#### [The task]
When you repeat the listing below, keep every word exactly and leave out each picture.

#### [Data provided]

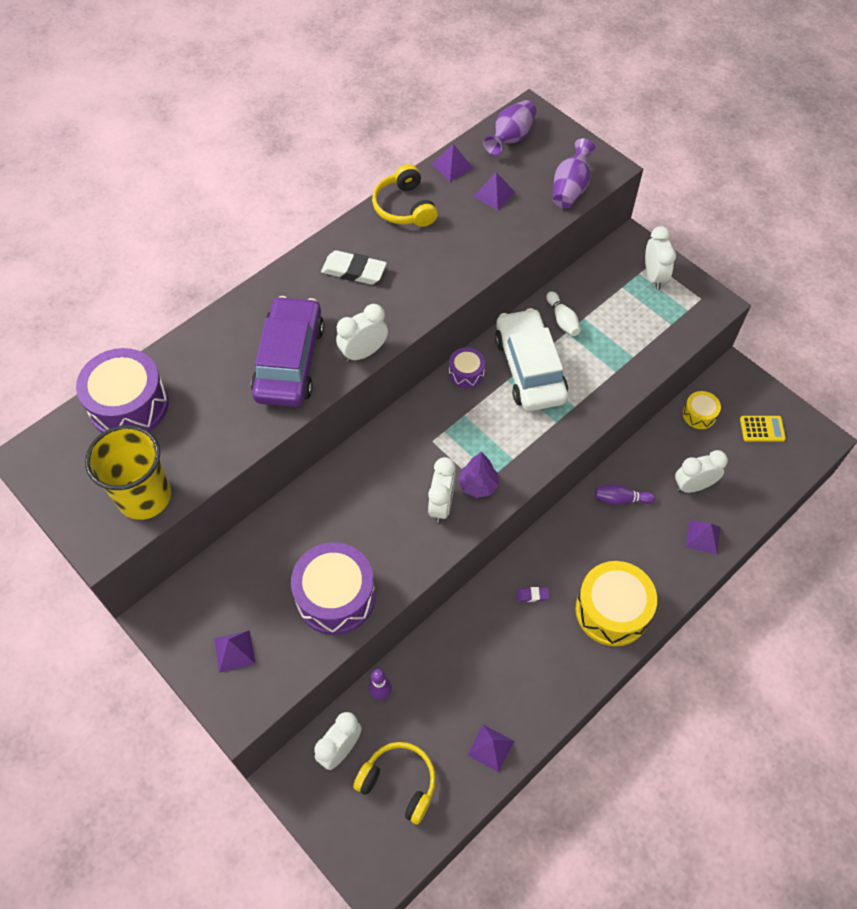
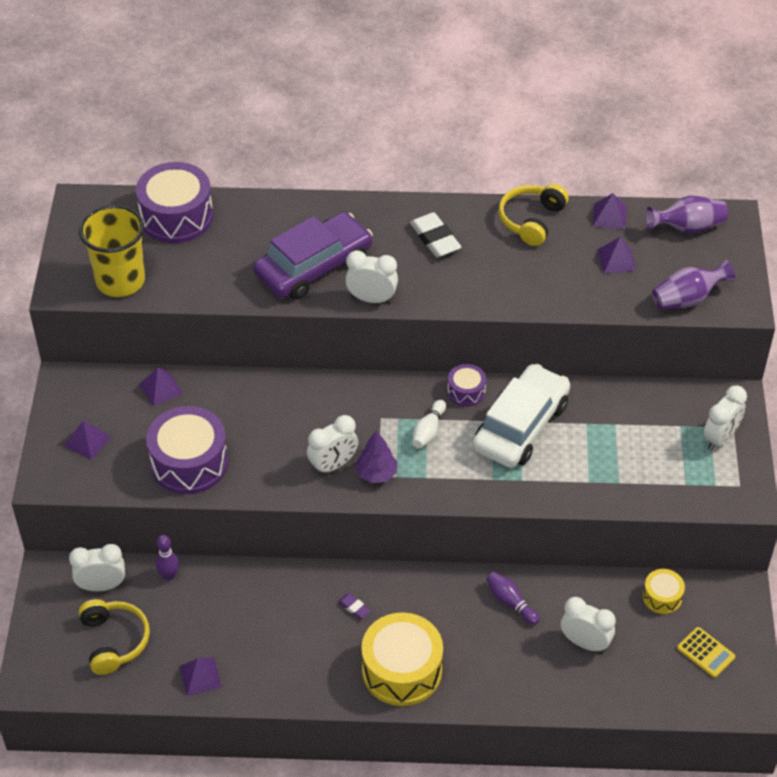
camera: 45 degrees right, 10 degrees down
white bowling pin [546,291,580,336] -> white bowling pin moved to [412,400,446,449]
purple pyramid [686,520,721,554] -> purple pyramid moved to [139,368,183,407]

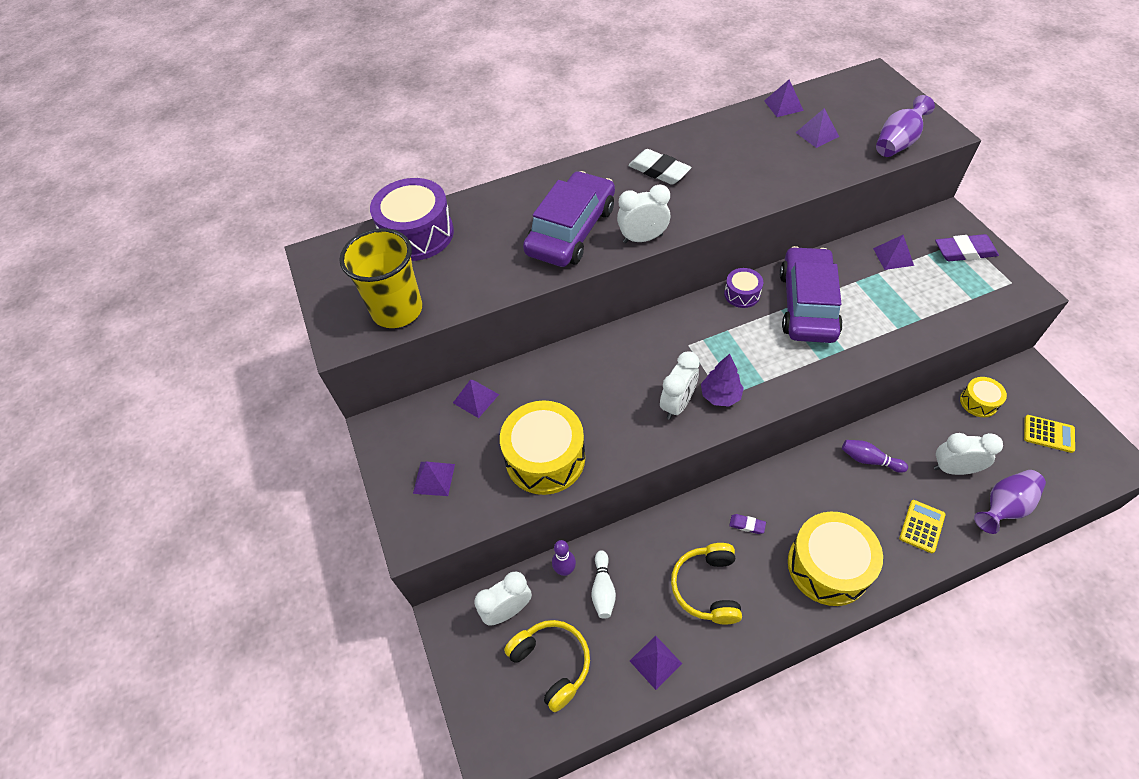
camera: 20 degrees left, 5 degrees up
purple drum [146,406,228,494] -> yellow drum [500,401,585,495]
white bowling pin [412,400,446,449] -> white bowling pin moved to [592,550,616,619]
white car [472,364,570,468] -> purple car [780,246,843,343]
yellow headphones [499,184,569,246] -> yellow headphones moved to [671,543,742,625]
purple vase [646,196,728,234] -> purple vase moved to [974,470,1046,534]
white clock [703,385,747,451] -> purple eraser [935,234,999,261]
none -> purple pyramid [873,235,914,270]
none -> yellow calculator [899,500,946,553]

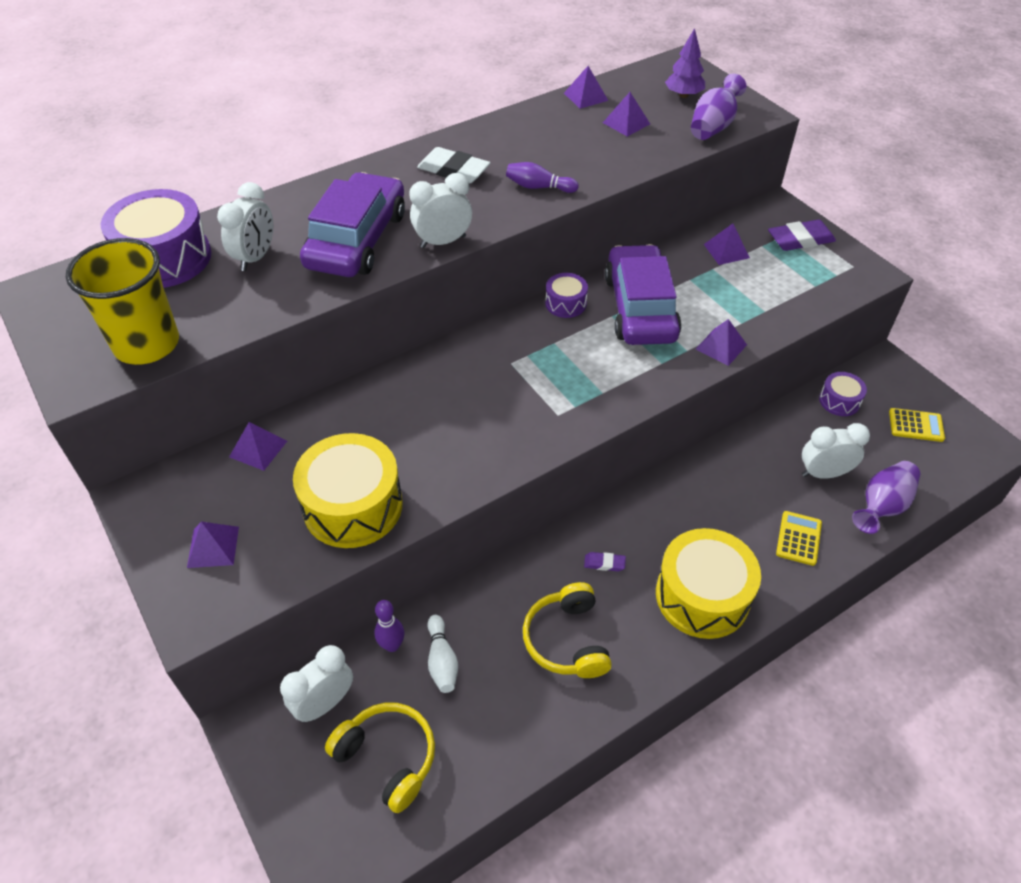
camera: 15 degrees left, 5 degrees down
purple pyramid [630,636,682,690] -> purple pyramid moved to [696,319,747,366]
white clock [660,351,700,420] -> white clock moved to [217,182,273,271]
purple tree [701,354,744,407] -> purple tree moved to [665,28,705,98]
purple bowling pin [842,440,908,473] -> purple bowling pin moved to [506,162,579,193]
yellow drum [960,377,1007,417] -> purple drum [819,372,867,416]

#### [Result]
camera: 45 degrees right, 10 degrees down
white bowling pin [546,291,580,336] -> white bowling pin moved to [412,400,446,449]
purple pyramid [686,520,721,554] -> purple pyramid moved to [139,368,183,407]

camera: 20 degrees left, 5 degrees up
purple drum [146,406,228,494] -> yellow drum [500,401,585,495]
white bowling pin [412,400,446,449] -> white bowling pin moved to [592,550,616,619]
white car [472,364,570,468] -> purple car [780,246,843,343]
yellow headphones [499,184,569,246] -> yellow headphones moved to [671,543,742,625]
purple vase [646,196,728,234] -> purple vase moved to [974,470,1046,534]
white clock [703,385,747,451] -> purple eraser [935,234,999,261]
none -> purple pyramid [873,235,914,270]
none -> yellow calculator [899,500,946,553]

camera: 15 degrees left, 5 degrees down
purple pyramid [630,636,682,690] -> purple pyramid moved to [696,319,747,366]
white clock [660,351,700,420] -> white clock moved to [217,182,273,271]
purple tree [701,354,744,407] -> purple tree moved to [665,28,705,98]
purple bowling pin [842,440,908,473] -> purple bowling pin moved to [506,162,579,193]
yellow drum [960,377,1007,417] -> purple drum [819,372,867,416]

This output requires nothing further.